== Work task ==
Collect all lines from the listing that include the string "schottky".

━━━━━━

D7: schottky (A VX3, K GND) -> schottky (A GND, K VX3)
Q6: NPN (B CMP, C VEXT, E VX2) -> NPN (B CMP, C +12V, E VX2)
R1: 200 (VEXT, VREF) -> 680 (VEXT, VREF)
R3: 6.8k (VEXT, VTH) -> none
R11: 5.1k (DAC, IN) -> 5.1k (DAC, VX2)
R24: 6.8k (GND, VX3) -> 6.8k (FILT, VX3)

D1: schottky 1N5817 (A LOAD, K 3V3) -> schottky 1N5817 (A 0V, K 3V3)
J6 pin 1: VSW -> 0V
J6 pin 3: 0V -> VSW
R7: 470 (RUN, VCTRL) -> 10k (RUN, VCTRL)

━━━━━━

== Result below ==
D7: schottky (A VX3, K GND) -> schottky (A GND, K VX3)
D1: schottky 1N5817 (A LOAD, K 3V3) -> schottky 1N5817 (A 0V, K 3V3)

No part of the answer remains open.